**Work request**.
Every record below should be repeated exactly. Omit the pictures.

**Provided entries**.
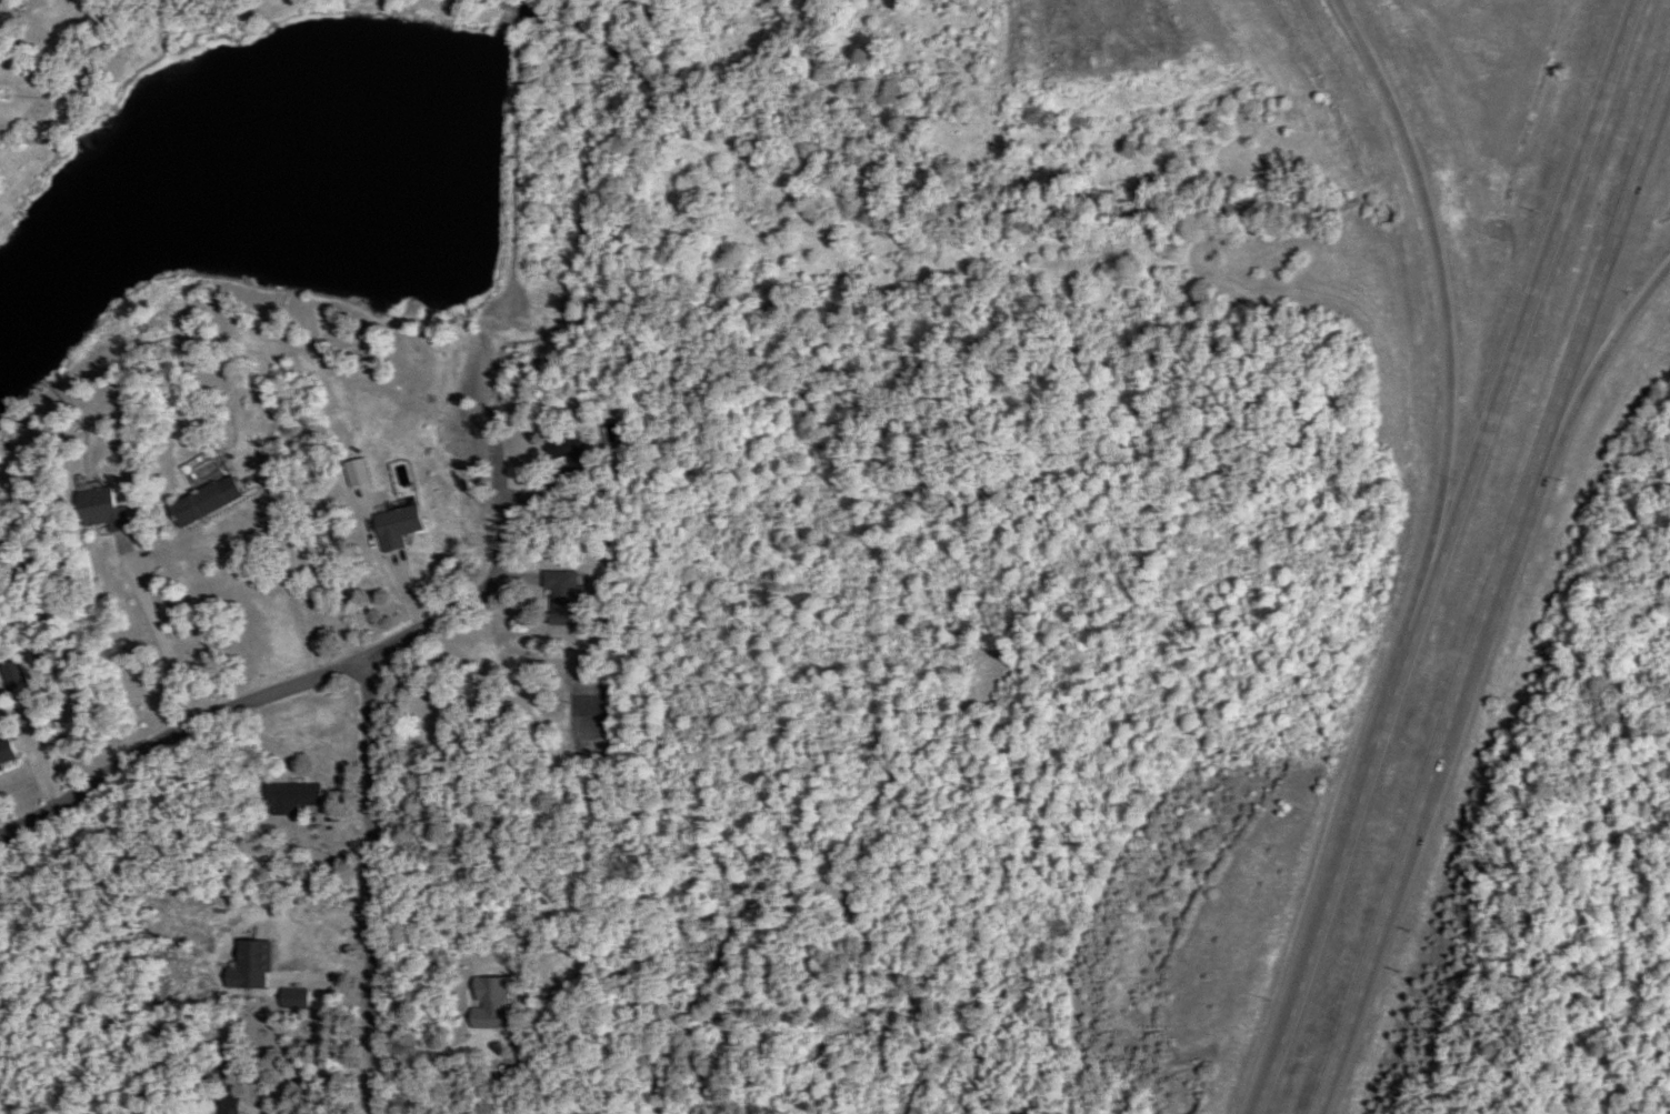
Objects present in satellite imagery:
building: (1492, 10)
road: (1442, 256)
road: (1615, 336)
building: (566, 457)
building: (202, 500)
building: (99, 509)
building: (394, 526)
road: (1439, 556)
road: (298, 574)
building: (560, 597)
road: (1493, 608)
road: (153, 633)
road: (353, 663)
building: (12, 675)
building: (4, 749)
road: (34, 766)
building: (0, 768)
building: (289, 797)
road: (369, 884)
road: (311, 1077)
building: (226, 1109)

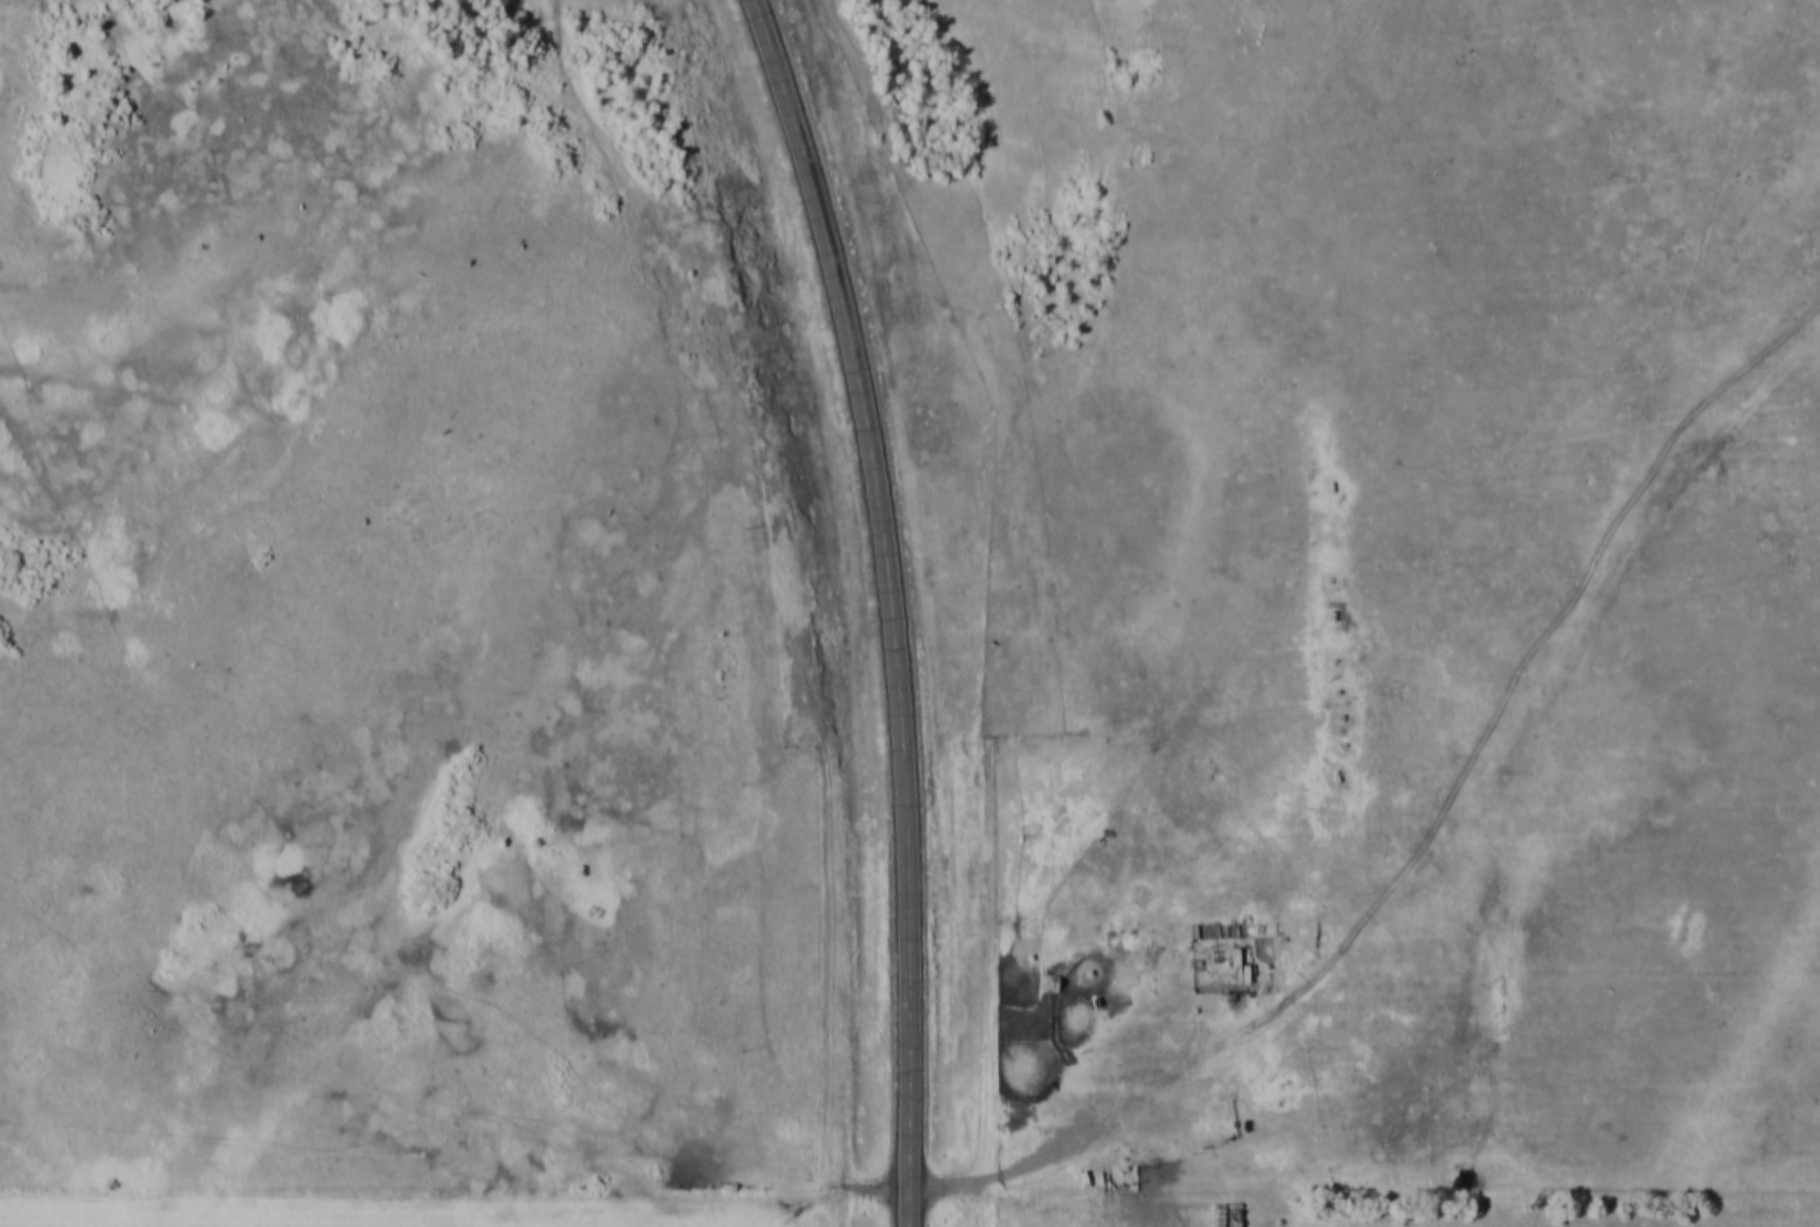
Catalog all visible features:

**Final answer**.
Objects present in satellite imagery:
building: (1492, 10)
road: (1442, 256)
road: (1615, 336)
building: (566, 457)
building: (202, 500)
building: (99, 509)
building: (394, 526)
road: (1439, 556)
road: (298, 574)
building: (560, 597)
road: (1493, 608)
road: (153, 633)
road: (353, 663)
building: (12, 675)
building: (4, 749)
road: (34, 766)
building: (0, 768)
building: (289, 797)
road: (369, 884)
road: (311, 1077)
building: (226, 1109)

Catalog all visible features:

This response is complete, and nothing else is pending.